#### Problem requirements
All that should come back is the lines of the data below from the one containing "camera: 155 degrees left, 10 degrees down" to the one containing "purple mouse [417,325,510,395]", inclusive, exactly as they stand.

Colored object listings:
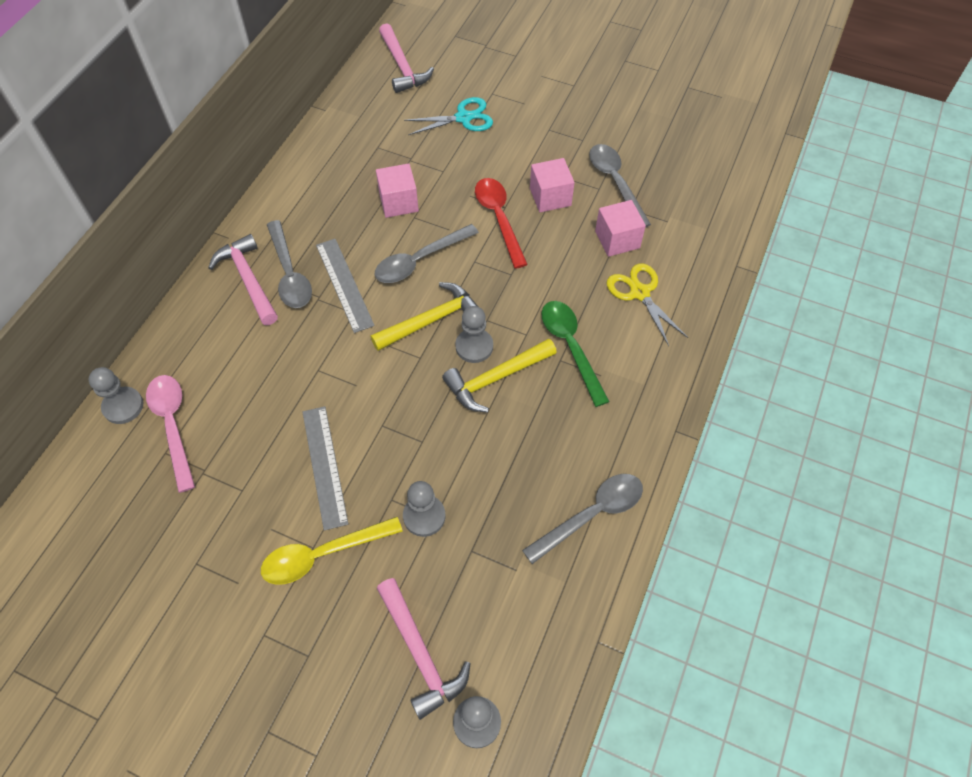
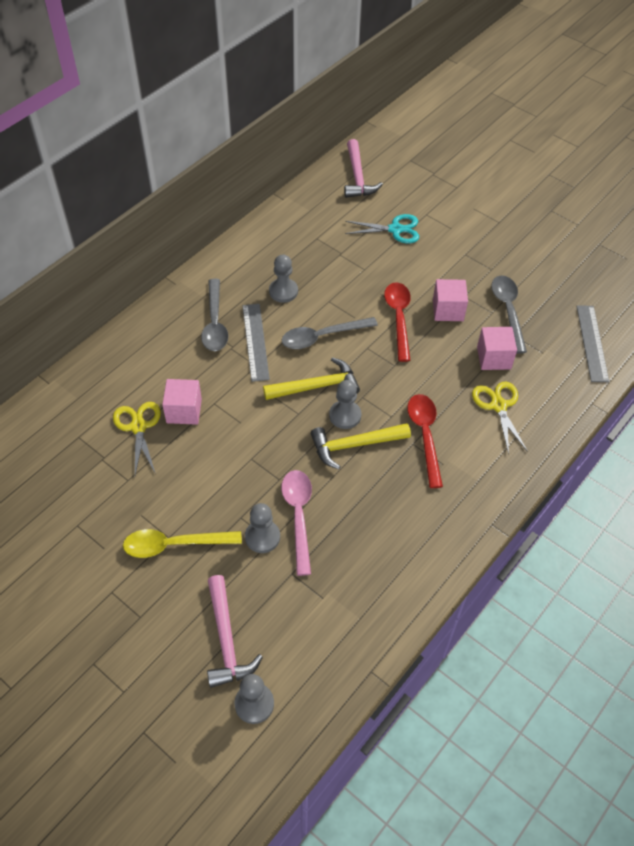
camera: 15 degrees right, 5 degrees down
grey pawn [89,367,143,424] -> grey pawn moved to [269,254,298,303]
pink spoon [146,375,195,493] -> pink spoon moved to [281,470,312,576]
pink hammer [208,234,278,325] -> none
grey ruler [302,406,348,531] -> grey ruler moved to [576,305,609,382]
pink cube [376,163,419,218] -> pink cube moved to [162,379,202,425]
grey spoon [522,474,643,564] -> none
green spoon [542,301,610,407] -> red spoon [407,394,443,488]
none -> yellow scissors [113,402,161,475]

==

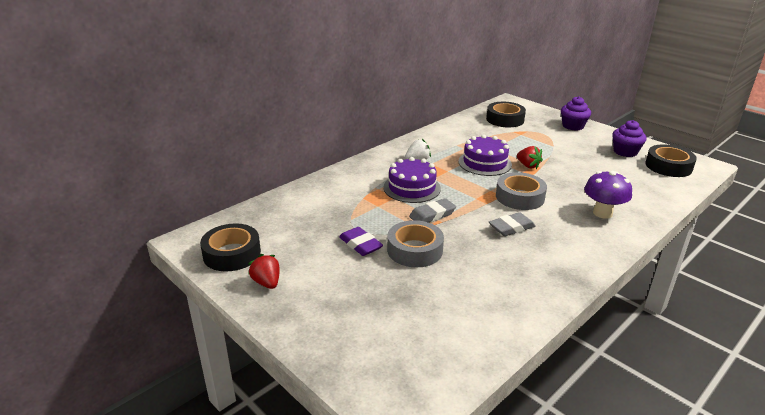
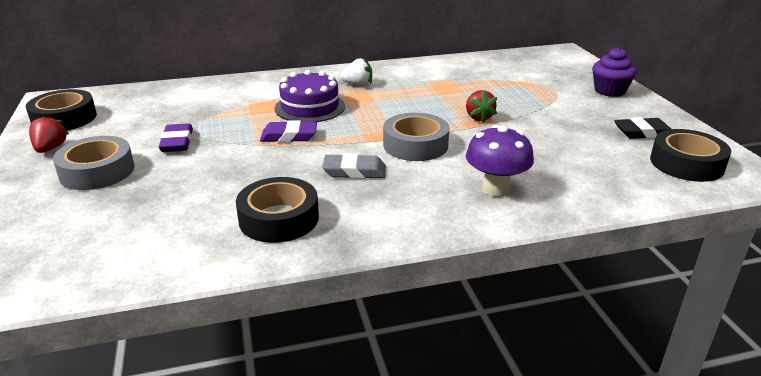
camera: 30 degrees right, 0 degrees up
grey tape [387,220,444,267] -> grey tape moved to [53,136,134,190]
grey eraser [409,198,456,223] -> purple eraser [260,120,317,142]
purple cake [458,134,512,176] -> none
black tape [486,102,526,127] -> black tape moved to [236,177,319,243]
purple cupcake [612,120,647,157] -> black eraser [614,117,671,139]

* * *

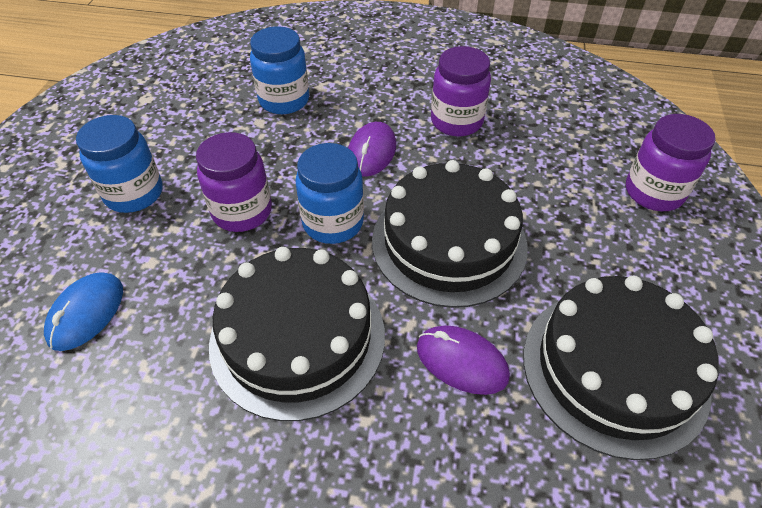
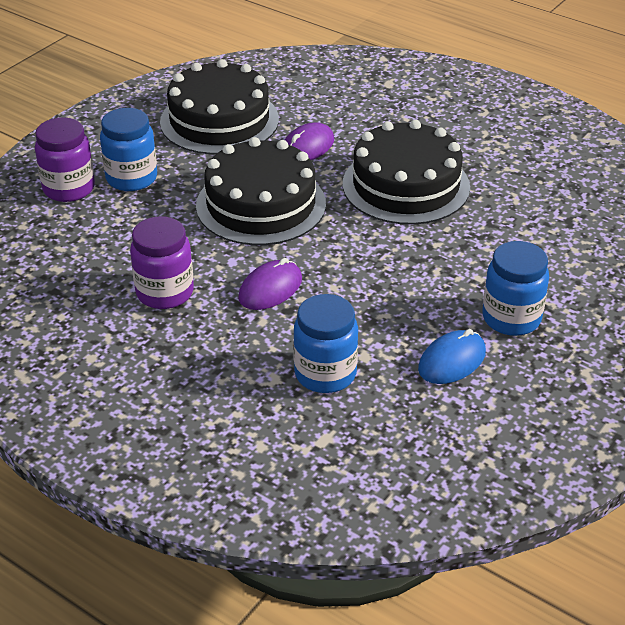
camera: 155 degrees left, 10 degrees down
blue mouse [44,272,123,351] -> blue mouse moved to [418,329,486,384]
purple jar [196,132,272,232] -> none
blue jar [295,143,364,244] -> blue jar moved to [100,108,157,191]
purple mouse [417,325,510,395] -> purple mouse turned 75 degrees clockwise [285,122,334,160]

#### Response to the task
camera: 155 degrees left, 10 degrees down
blue mouse [44,272,123,351] -> blue mouse moved to [418,329,486,384]
purple jar [196,132,272,232] -> none
blue jar [295,143,364,244] -> blue jar moved to [100,108,157,191]
purple mouse [417,325,510,395] -> purple mouse turned 75 degrees clockwise [285,122,334,160]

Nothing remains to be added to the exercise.